Top of DATA FOR THIS EXERCISE
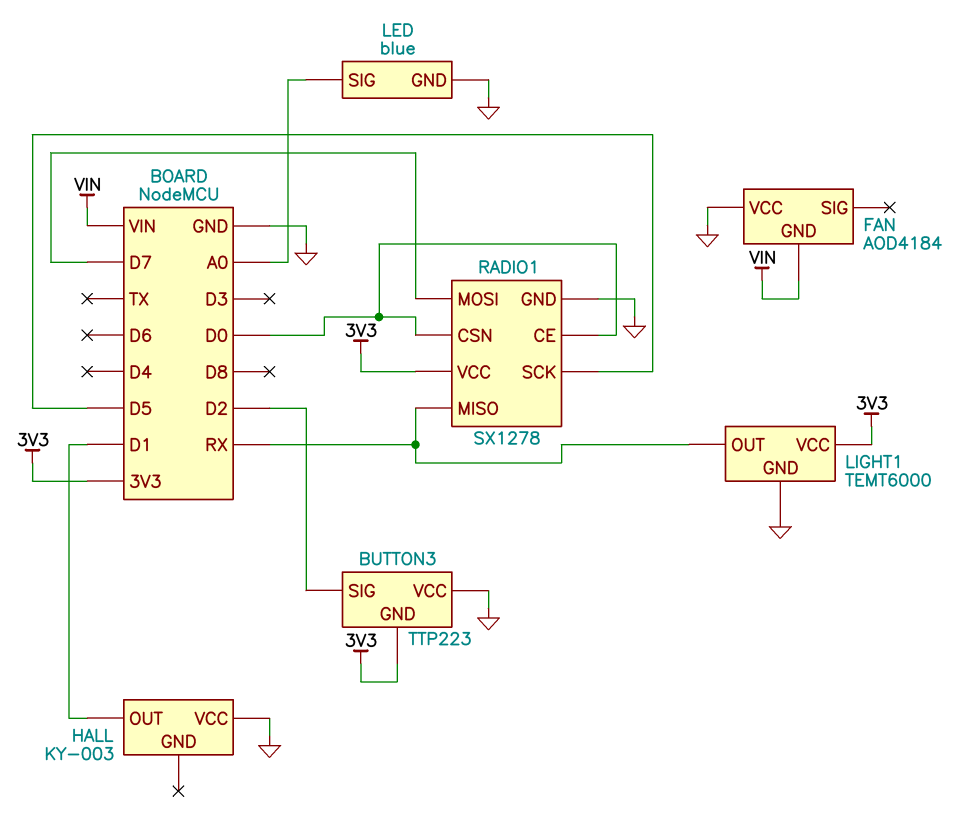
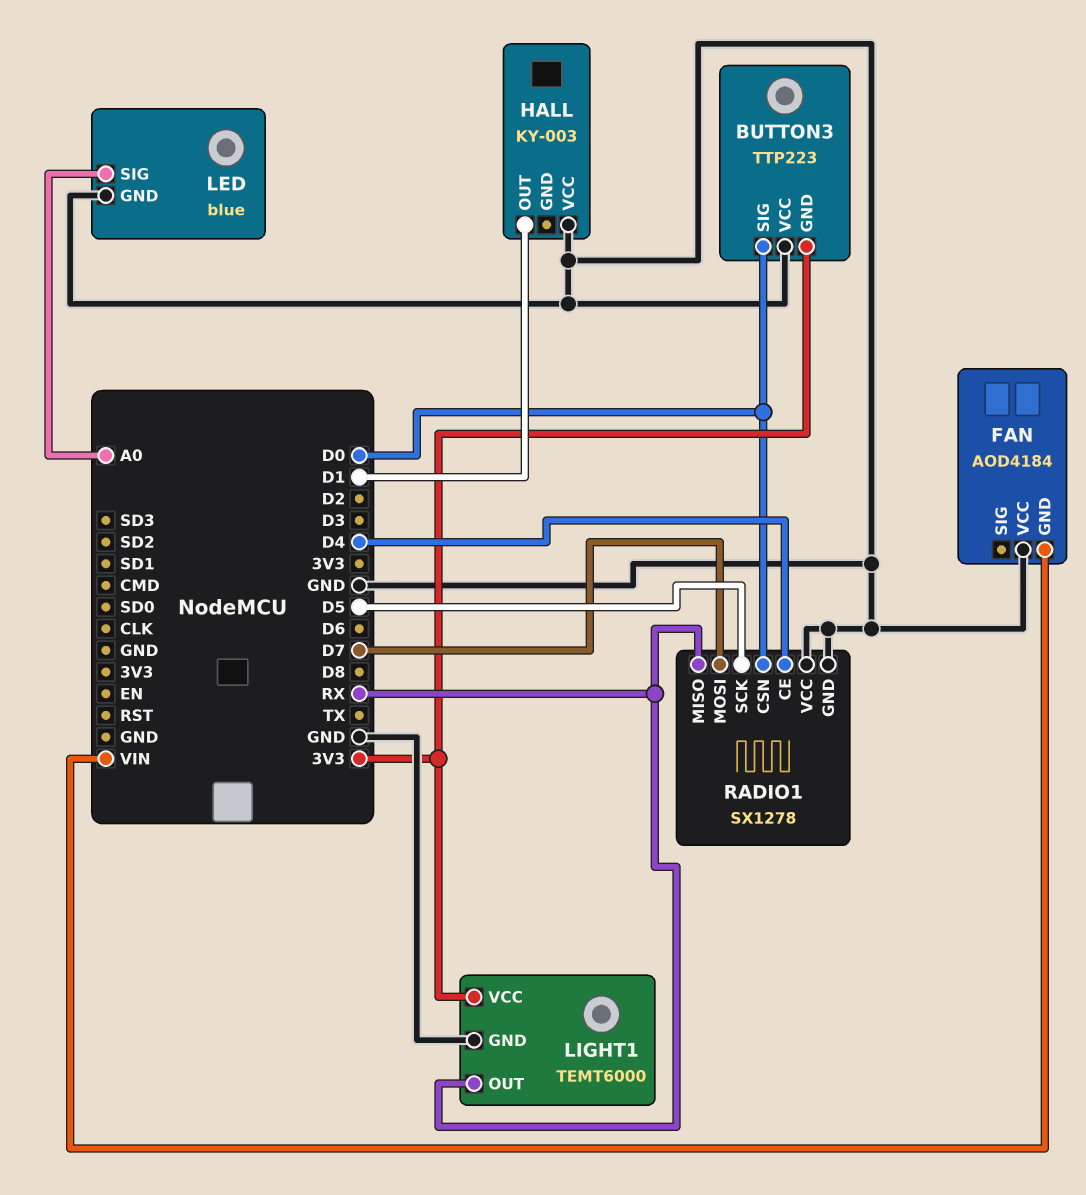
BUTTON3 pin SIG: D2 -> D0
RADIO1 pin CE: D0 -> D4
RADIO1 pin VCC: 3V3 -> GND

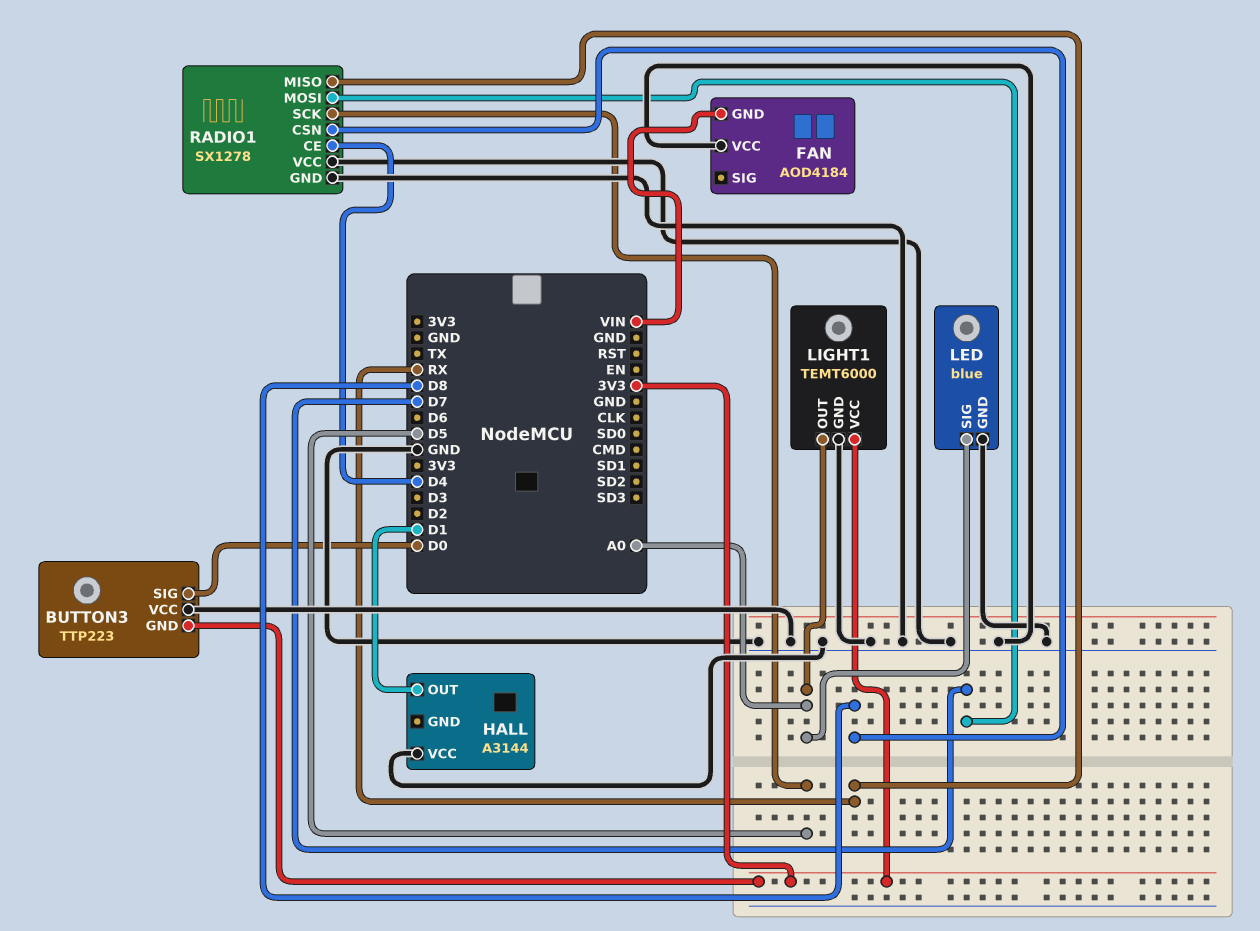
HALL: KY-003 -> A3144
LIGHT1 pin OUT: RX -> A0
RADIO1 pin CSN: D0 -> D8

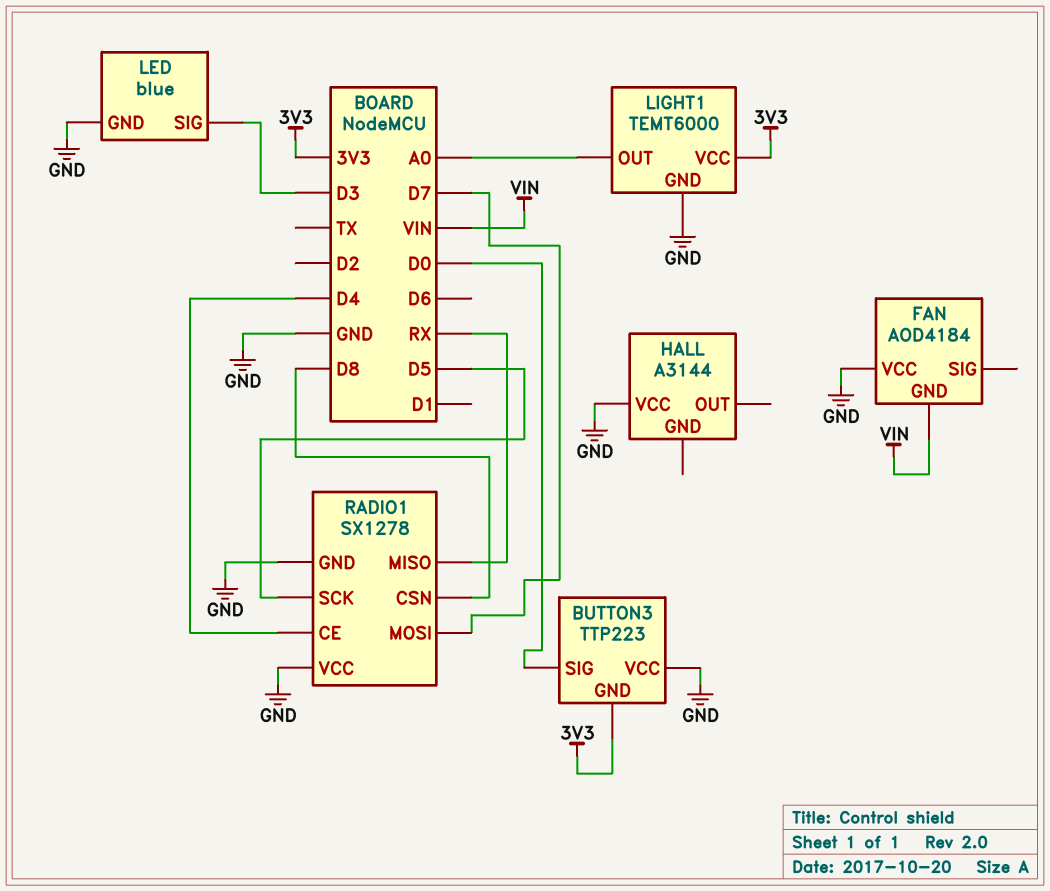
HALL pin OUT: D1 -> none
LED pin SIG: A0 -> D3

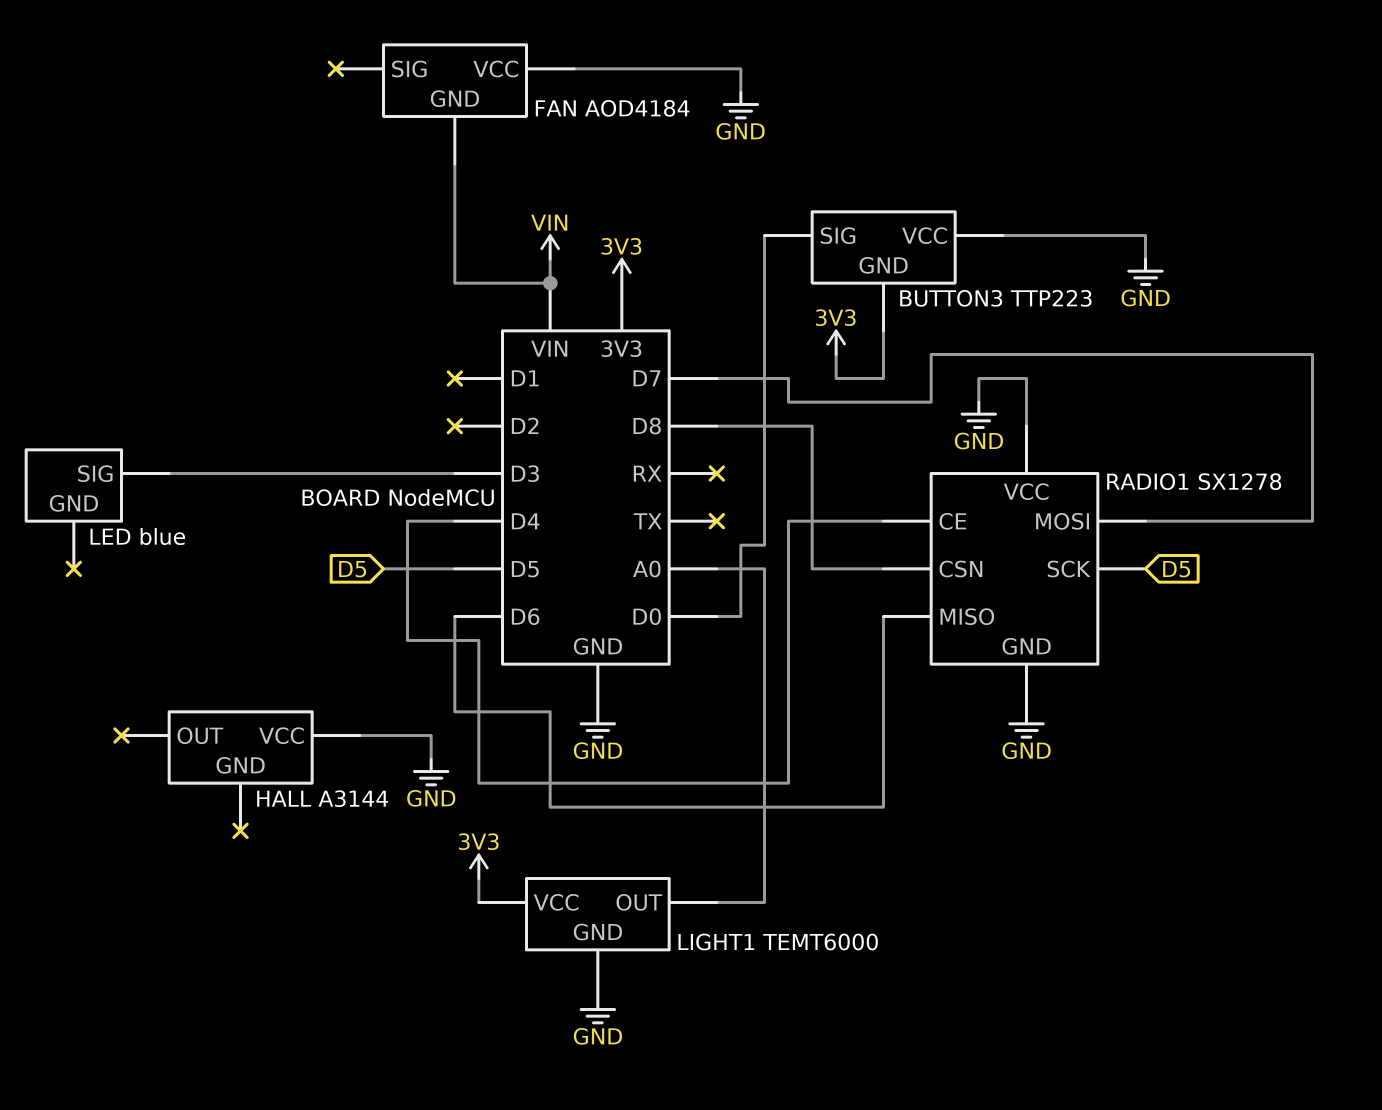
LED pin GND: GND -> none
RADIO1 pin MISO: RX -> D6

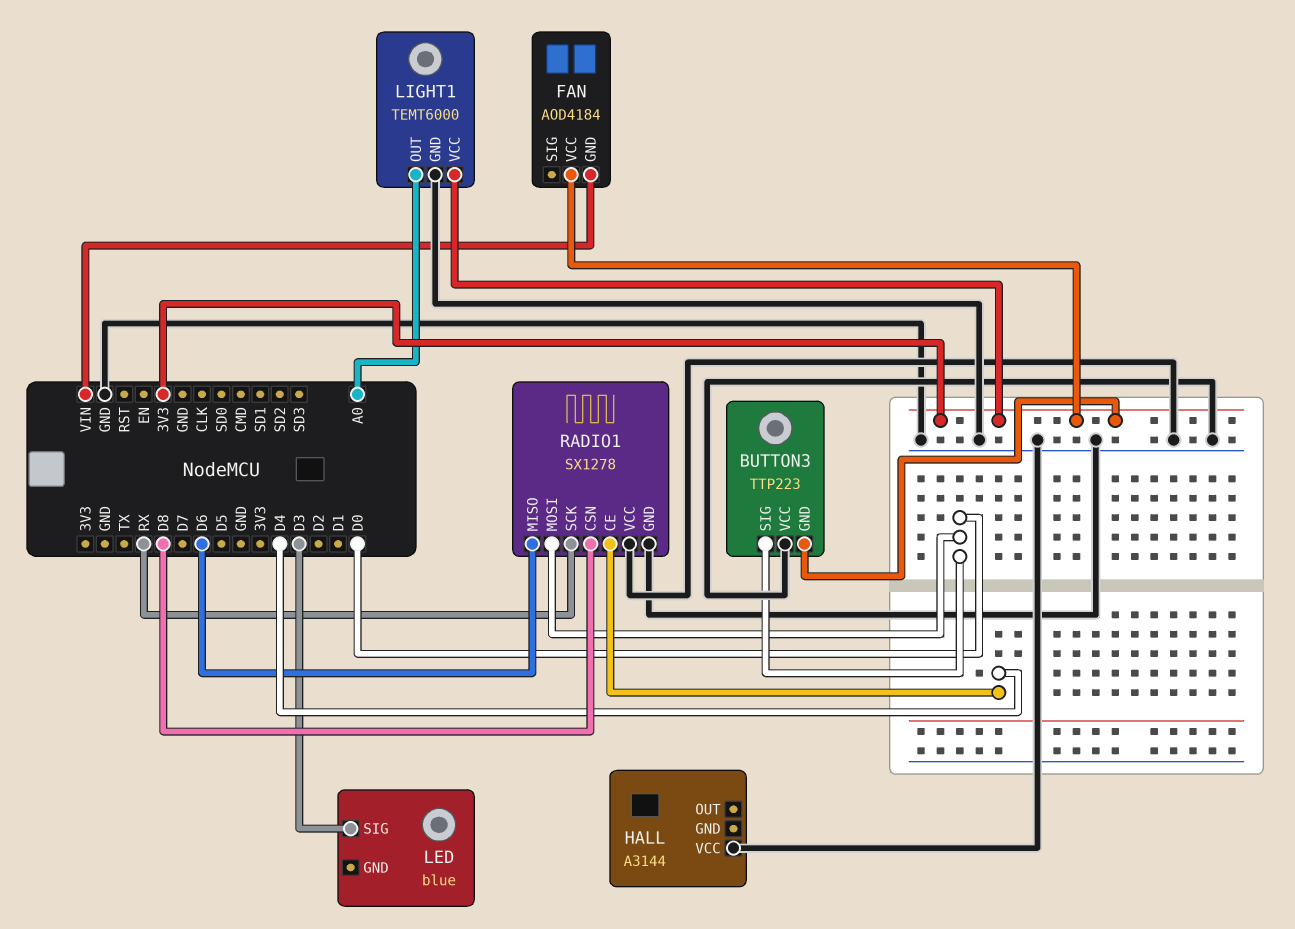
FAN pin VCC: GND -> 3V3
RADIO1 pin MOSI: D7 -> D0
RADIO1 pin SCK: D5 -> RX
Bottom of DATA FOR THIS EXERCISE
*EXERCISE DESCRIPTION:*
The expected answer consists solely of the lines from the one with "LED pin SIG: A0 -> D3" through the last line of the listing above, restated exactly, minus any pictures.

*TASK RESPONSE:*
LED pin SIG: A0 -> D3

LED pin GND: GND -> none
RADIO1 pin MISO: RX -> D6

FAN pin VCC: GND -> 3V3
RADIO1 pin MOSI: D7 -> D0
RADIO1 pin SCK: D5 -> RX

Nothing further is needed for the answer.